■ **What the task asks**:
Copy each line of the entries below that contains the string "heart".

■ **The input**:
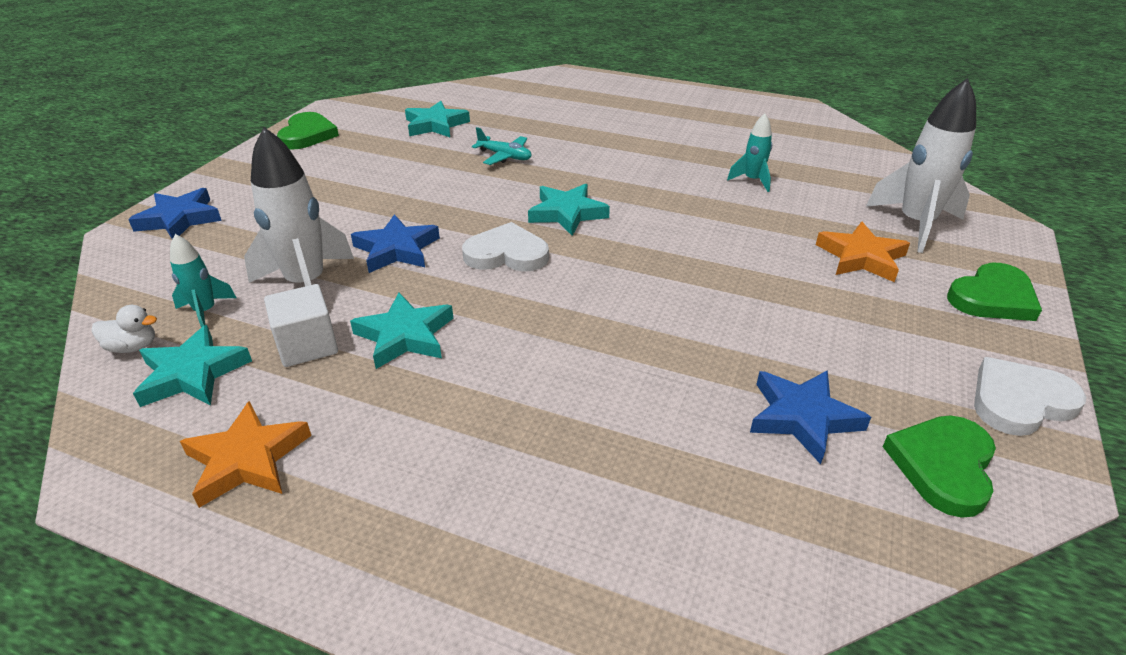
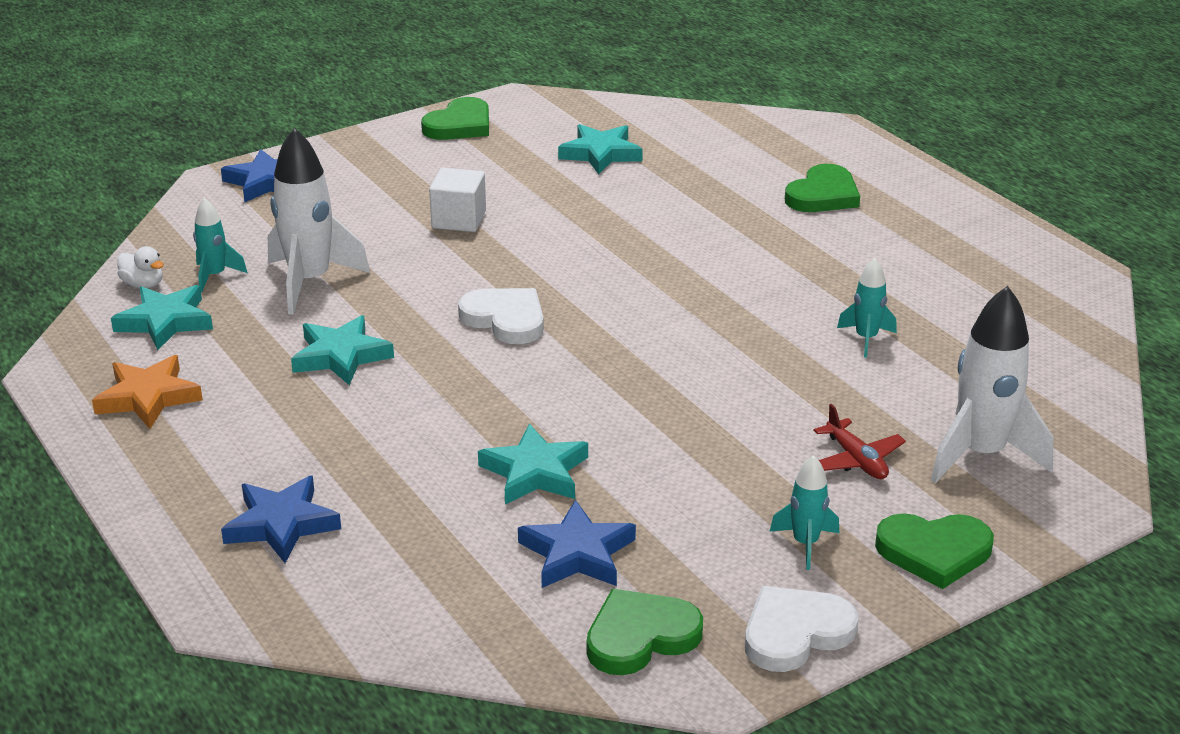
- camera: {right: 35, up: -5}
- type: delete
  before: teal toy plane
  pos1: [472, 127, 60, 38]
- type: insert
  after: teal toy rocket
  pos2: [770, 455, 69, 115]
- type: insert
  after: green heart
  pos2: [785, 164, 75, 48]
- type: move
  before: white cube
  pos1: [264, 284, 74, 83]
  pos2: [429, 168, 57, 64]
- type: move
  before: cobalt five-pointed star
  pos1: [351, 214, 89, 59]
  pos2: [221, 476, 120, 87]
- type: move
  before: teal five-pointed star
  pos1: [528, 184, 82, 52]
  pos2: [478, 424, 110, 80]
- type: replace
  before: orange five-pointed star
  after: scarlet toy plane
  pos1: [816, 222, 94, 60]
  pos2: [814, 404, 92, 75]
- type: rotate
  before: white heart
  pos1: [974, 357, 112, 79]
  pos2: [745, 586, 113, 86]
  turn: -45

■ **Worked solution**:
  after: green heart
  before: white heart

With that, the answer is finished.